ACTION ITEM
Pull from the data below each line where the word "size" occurs, and copy it.

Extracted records
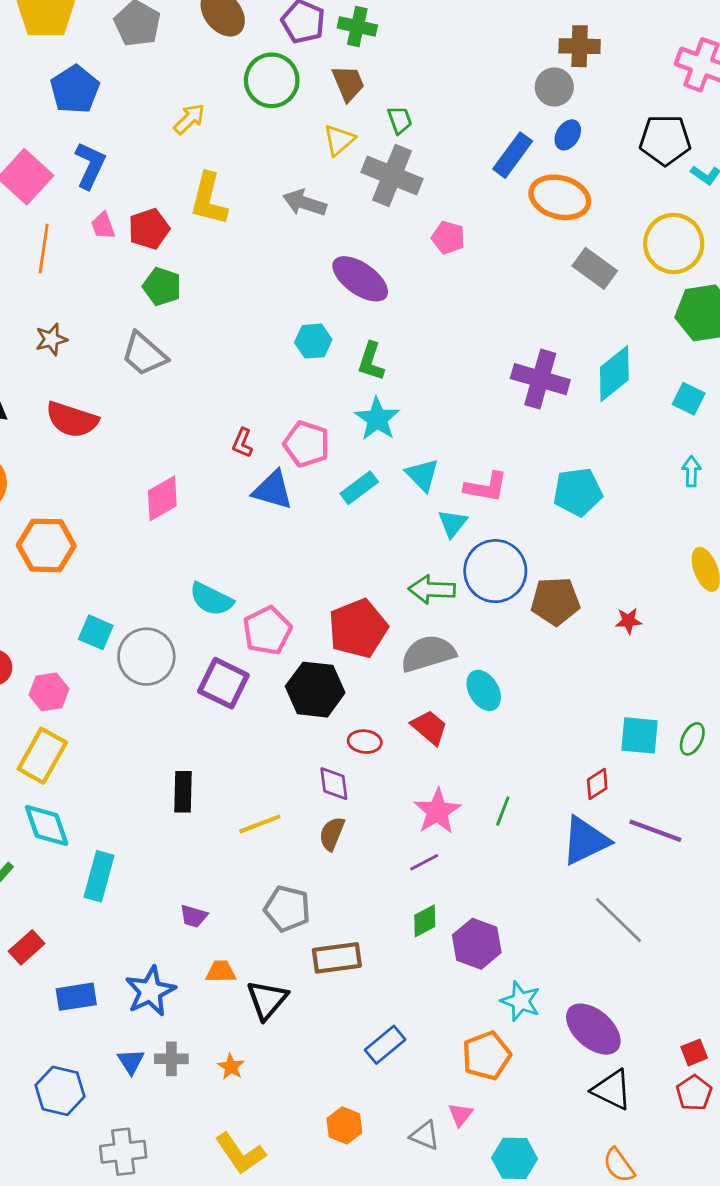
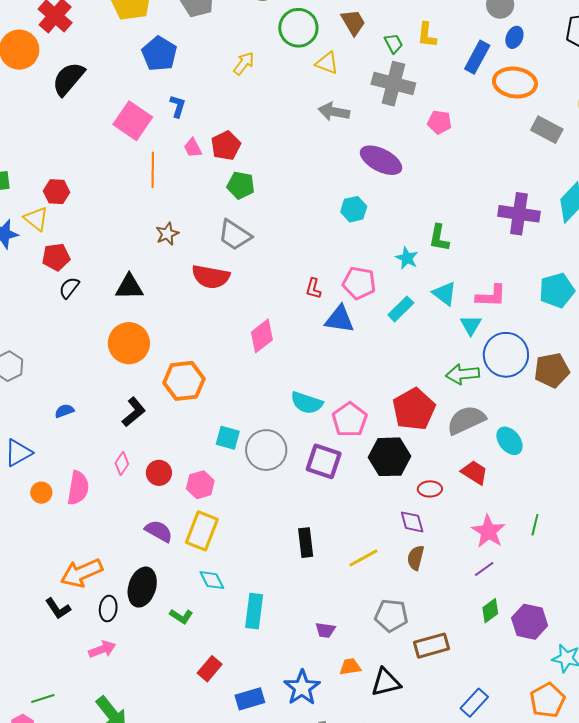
yellow triangle: (339, 140) -> (327, 63), moved, turned -50
blue L-shape: (90, 165) -> (178, 106), size x0.7
yellow L-shape: (209, 199) -> (427, 35), moved, size x0.7
green L-shape: (371, 361) -> (439, 238), moved
cyan star: (377, 419) -> (407, 258), size x0.7
red semicircle: (72, 420) -> (211, 277), moved
cyan diamond: (47, 826) -> (212, 580), size x0.7
black triangle: (267, 1000) -> (386, 682), turned 44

SOLUTION TO THE EXERCISE
blue L-shape: (90, 165) -> (178, 106), size x0.7
yellow L-shape: (209, 199) -> (427, 35), moved, size x0.7
cyan star: (377, 419) -> (407, 258), size x0.7
cyan diamond: (47, 826) -> (212, 580), size x0.7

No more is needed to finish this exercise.